**DATA PROVIDED:**
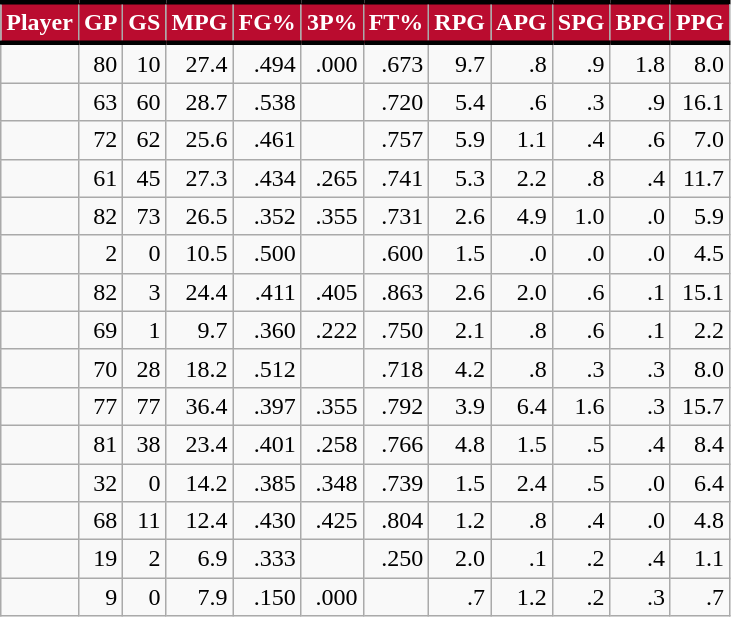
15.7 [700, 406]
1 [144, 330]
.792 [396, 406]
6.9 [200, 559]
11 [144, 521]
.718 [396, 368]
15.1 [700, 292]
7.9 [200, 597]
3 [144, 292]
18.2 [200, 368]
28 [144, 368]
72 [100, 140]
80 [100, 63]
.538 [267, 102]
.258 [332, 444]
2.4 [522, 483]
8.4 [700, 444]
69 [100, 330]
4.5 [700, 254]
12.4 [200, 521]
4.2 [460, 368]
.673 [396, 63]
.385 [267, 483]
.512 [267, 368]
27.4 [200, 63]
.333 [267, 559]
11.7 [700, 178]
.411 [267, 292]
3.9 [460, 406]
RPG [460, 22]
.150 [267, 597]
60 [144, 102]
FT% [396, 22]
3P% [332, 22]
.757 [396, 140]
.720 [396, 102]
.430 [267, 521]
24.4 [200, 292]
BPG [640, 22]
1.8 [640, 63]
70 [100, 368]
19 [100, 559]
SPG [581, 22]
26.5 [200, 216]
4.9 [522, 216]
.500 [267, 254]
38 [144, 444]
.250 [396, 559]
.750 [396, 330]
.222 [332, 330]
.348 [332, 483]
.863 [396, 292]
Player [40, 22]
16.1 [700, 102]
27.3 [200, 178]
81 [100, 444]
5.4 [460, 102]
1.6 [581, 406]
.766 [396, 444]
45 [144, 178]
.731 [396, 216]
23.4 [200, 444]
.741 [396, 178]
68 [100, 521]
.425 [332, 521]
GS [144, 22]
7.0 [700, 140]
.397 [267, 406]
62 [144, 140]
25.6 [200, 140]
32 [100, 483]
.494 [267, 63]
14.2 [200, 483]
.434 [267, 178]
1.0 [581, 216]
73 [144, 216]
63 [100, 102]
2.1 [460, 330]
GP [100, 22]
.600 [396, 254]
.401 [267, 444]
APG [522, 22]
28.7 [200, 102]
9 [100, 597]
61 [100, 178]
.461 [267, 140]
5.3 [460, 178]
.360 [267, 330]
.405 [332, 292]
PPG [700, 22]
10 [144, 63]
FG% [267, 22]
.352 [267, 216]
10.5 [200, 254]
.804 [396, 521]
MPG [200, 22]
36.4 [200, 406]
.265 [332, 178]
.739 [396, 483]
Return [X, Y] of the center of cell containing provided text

...

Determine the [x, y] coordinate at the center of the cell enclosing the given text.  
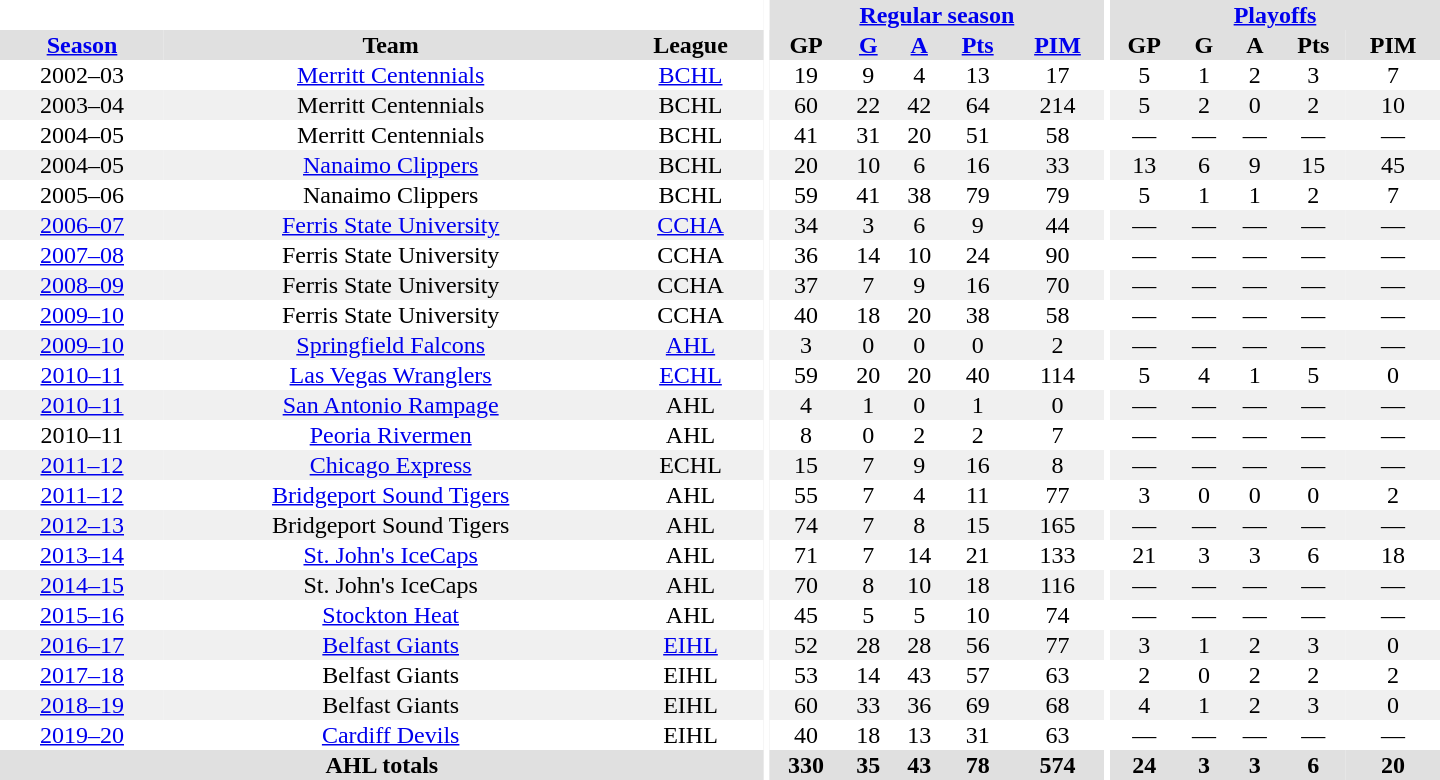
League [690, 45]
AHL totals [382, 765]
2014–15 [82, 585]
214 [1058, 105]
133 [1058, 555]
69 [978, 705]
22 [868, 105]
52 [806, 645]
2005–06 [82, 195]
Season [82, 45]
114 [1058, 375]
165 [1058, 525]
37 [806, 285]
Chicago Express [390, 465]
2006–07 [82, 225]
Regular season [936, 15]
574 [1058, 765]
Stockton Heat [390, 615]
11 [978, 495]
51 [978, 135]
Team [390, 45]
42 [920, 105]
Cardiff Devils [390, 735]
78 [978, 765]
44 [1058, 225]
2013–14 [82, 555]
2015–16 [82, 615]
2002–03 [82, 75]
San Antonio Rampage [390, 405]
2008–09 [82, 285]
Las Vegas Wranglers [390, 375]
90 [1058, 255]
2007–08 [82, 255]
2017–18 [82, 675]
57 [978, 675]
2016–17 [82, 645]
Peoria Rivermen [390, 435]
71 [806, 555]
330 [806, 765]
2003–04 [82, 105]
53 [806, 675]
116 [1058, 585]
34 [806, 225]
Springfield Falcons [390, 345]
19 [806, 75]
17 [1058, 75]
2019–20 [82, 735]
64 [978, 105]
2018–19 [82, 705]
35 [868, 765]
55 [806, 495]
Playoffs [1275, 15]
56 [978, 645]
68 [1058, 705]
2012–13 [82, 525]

**AIM OF THE EXERCISE:** Rewrite the lines from the one containing "Determine the [x, y]" through the one containing "2012–13 [82, 525]", both included, putting "Club" in place of "Team" and leaving everything else unchanged. Omit the pictures.

**RESPONSE TO THIS EXERCISE:**
Determine the [x, y] coordinate at the center of the cell enclosing the given text.  
League [690, 45]
AHL totals [382, 765]
2014–15 [82, 585]
214 [1058, 105]
133 [1058, 555]
69 [978, 705]
22 [868, 105]
52 [806, 645]
2005–06 [82, 195]
Season [82, 45]
114 [1058, 375]
165 [1058, 525]
37 [806, 285]
Chicago Express [390, 465]
2006–07 [82, 225]
Regular season [936, 15]
574 [1058, 765]
Stockton Heat [390, 615]
11 [978, 495]
51 [978, 135]
Club [390, 45]
42 [920, 105]
Cardiff Devils [390, 735]
78 [978, 765]
44 [1058, 225]
2013–14 [82, 555]
2015–16 [82, 615]
2002–03 [82, 75]
San Antonio Rampage [390, 405]
2008–09 [82, 285]
Las Vegas Wranglers [390, 375]
90 [1058, 255]
2007–08 [82, 255]
2017–18 [82, 675]
57 [978, 675]
2016–17 [82, 645]
Peoria Rivermen [390, 435]
71 [806, 555]
330 [806, 765]
2003–04 [82, 105]
53 [806, 675]
116 [1058, 585]
34 [806, 225]
Springfield Falcons [390, 345]
19 [806, 75]
17 [1058, 75]
2019–20 [82, 735]
64 [978, 105]
2018–19 [82, 705]
35 [868, 765]
55 [806, 495]
Playoffs [1275, 15]
56 [978, 645]
68 [1058, 705]
2012–13 [82, 525]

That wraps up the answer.